Return the data below, unchanged.

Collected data
|---|
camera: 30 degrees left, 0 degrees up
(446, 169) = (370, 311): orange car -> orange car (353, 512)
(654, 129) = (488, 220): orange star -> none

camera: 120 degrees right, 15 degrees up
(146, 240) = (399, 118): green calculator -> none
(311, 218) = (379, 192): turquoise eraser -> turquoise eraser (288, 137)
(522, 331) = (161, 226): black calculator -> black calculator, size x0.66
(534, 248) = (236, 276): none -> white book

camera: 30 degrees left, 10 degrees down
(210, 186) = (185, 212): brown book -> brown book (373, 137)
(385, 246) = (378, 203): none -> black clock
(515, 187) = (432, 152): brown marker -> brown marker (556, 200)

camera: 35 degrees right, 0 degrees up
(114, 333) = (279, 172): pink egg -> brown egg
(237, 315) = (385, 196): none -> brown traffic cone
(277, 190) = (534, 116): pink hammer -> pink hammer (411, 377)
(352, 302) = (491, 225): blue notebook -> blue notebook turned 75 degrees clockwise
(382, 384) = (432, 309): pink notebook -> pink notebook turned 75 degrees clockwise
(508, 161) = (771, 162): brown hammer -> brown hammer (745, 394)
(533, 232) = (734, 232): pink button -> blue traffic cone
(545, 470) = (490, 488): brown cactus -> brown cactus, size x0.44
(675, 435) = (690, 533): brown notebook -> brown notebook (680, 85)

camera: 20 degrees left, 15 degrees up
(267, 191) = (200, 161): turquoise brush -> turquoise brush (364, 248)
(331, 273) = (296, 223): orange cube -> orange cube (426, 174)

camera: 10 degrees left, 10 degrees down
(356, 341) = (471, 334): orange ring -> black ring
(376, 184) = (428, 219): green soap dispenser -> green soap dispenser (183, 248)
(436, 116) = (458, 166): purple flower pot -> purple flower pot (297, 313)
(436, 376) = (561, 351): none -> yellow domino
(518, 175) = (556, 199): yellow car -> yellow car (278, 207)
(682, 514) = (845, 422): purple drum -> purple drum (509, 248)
|---|
* ANSWER *
camera: 30 degrees left, 0 degrees up
(446, 169) = (370, 311): orange car -> orange car (353, 512)
(654, 129) = (488, 220): orange star -> none

camera: 120 degrees right, 15 degrees up
(146, 240) = (399, 118): green calculator -> none
(311, 218) = (379, 192): turquoise eraser -> turquoise eraser (288, 137)
(522, 331) = (161, 226): black calculator -> black calculator, size x0.66
(534, 248) = (236, 276): none -> white book

camera: 30 degrees left, 10 degrees down
(210, 186) = (185, 212): brown book -> brown book (373, 137)
(385, 246) = (378, 203): none -> black clock
(515, 187) = (432, 152): brown marker -> brown marker (556, 200)

camera: 35 degrees right, 0 degrees up
(114, 333) = (279, 172): pink egg -> brown egg
(237, 315) = (385, 196): none -> brown traffic cone
(277, 190) = (534, 116): pink hammer -> pink hammer (411, 377)
(352, 302) = (491, 225): blue notebook -> blue notebook turned 75 degrees clockwise
(382, 384) = (432, 309): pink notebook -> pink notebook turned 75 degrees clockwise
(508, 161) = (771, 162): brown hammer -> brown hammer (745, 394)
(533, 232) = (734, 232): pink button -> blue traffic cone
(545, 470) = (490, 488): brown cactus -> brown cactus, size x0.44
(675, 435) = (690, 533): brown notebook -> brown notebook (680, 85)

camera: 20 degrees left, 15 degrees up
(267, 191) = (200, 161): turquoise brush -> turquoise brush (364, 248)
(331, 273) = (296, 223): orange cube -> orange cube (426, 174)

camera: 10 degrees left, 10 degrees down
(356, 341) = (471, 334): orange ring -> black ring
(376, 184) = (428, 219): green soap dispenser -> green soap dispenser (183, 248)
(436, 116) = (458, 166): purple flower pot -> purple flower pot (297, 313)
(436, 376) = (561, 351): none -> yellow domino
(518, 175) = (556, 199): yellow car -> yellow car (278, 207)
(682, 514) = (845, 422): purple drum -> purple drum (509, 248)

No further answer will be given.